:: Entries supplied ::
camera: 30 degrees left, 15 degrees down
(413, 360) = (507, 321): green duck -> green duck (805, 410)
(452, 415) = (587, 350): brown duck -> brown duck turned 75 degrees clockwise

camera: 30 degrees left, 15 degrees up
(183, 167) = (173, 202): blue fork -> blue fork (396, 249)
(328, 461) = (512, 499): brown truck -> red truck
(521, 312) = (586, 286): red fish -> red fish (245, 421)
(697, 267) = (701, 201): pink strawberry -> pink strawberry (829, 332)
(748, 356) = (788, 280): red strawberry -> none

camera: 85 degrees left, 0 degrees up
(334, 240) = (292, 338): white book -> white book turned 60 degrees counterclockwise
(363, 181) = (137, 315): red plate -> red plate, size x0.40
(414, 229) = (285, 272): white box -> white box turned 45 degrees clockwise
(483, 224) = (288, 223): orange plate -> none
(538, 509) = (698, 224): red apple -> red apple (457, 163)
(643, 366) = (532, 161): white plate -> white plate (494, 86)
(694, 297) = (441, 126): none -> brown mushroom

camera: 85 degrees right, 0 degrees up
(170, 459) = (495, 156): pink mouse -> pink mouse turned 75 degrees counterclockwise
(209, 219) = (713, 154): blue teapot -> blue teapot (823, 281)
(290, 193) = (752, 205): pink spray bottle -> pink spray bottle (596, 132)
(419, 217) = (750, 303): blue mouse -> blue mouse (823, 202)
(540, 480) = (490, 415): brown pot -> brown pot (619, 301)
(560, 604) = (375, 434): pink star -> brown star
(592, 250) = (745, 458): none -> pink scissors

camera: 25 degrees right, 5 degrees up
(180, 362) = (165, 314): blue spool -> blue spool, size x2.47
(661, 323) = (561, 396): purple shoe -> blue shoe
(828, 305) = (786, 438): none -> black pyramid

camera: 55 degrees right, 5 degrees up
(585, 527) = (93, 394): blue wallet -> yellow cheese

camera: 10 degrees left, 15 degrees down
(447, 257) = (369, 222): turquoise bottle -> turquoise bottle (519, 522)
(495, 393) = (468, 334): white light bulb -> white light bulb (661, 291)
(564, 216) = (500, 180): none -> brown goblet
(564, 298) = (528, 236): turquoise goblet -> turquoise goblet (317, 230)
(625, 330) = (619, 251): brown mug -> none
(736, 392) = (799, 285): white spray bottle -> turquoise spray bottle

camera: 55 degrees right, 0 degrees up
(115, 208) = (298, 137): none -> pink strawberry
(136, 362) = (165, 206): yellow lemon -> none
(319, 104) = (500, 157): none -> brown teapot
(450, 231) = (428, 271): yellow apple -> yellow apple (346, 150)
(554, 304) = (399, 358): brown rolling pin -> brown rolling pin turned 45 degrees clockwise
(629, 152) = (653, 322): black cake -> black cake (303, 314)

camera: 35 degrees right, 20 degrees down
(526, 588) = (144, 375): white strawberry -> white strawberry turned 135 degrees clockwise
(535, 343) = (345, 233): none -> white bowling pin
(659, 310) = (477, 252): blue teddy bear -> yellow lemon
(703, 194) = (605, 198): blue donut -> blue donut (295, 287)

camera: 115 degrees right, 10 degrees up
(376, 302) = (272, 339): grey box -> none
:::
**Task description:**
Without changing a single character, write out all of the entries.

**Solved exercise:**
camera: 30 degrees left, 15 degrees down
(413, 360) = (507, 321): green duck -> green duck (805, 410)
(452, 415) = (587, 350): brown duck -> brown duck turned 75 degrees clockwise

camera: 30 degrees left, 15 degrees up
(183, 167) = (173, 202): blue fork -> blue fork (396, 249)
(328, 461) = (512, 499): brown truck -> red truck
(521, 312) = (586, 286): red fish -> red fish (245, 421)
(697, 267) = (701, 201): pink strawberry -> pink strawberry (829, 332)
(748, 356) = (788, 280): red strawberry -> none

camera: 85 degrees left, 0 degrees up
(334, 240) = (292, 338): white book -> white book turned 60 degrees counterclockwise
(363, 181) = (137, 315): red plate -> red plate, size x0.40
(414, 229) = (285, 272): white box -> white box turned 45 degrees clockwise
(483, 224) = (288, 223): orange plate -> none
(538, 509) = (698, 224): red apple -> red apple (457, 163)
(643, 366) = (532, 161): white plate -> white plate (494, 86)
(694, 297) = (441, 126): none -> brown mushroom

camera: 85 degrees right, 0 degrees up
(170, 459) = (495, 156): pink mouse -> pink mouse turned 75 degrees counterclockwise
(209, 219) = (713, 154): blue teapot -> blue teapot (823, 281)
(290, 193) = (752, 205): pink spray bottle -> pink spray bottle (596, 132)
(419, 217) = (750, 303): blue mouse -> blue mouse (823, 202)
(540, 480) = (490, 415): brown pot -> brown pot (619, 301)
(560, 604) = (375, 434): pink star -> brown star
(592, 250) = (745, 458): none -> pink scissors

camera: 25 degrees right, 5 degrees up
(180, 362) = (165, 314): blue spool -> blue spool, size x2.47
(661, 323) = (561, 396): purple shoe -> blue shoe
(828, 305) = (786, 438): none -> black pyramid

camera: 55 degrees right, 5 degrees up
(585, 527) = (93, 394): blue wallet -> yellow cheese

camera: 10 degrees left, 15 degrees down
(447, 257) = (369, 222): turquoise bottle -> turquoise bottle (519, 522)
(495, 393) = (468, 334): white light bulb -> white light bulb (661, 291)
(564, 216) = (500, 180): none -> brown goblet
(564, 298) = (528, 236): turquoise goblet -> turquoise goblet (317, 230)
(625, 330) = (619, 251): brown mug -> none
(736, 392) = (799, 285): white spray bottle -> turquoise spray bottle

camera: 55 degrees right, 0 degrees up
(115, 208) = (298, 137): none -> pink strawberry
(136, 362) = (165, 206): yellow lemon -> none
(319, 104) = (500, 157): none -> brown teapot
(450, 231) = (428, 271): yellow apple -> yellow apple (346, 150)
(554, 304) = (399, 358): brown rolling pin -> brown rolling pin turned 45 degrees clockwise
(629, 152) = (653, 322): black cake -> black cake (303, 314)

camera: 35 degrees right, 20 degrees down
(526, 588) = (144, 375): white strawberry -> white strawberry turned 135 degrees clockwise
(535, 343) = (345, 233): none -> white bowling pin
(659, 310) = (477, 252): blue teddy bear -> yellow lemon
(703, 194) = (605, 198): blue donut -> blue donut (295, 287)

camera: 115 degrees right, 10 degrees up
(376, 302) = (272, 339): grey box -> none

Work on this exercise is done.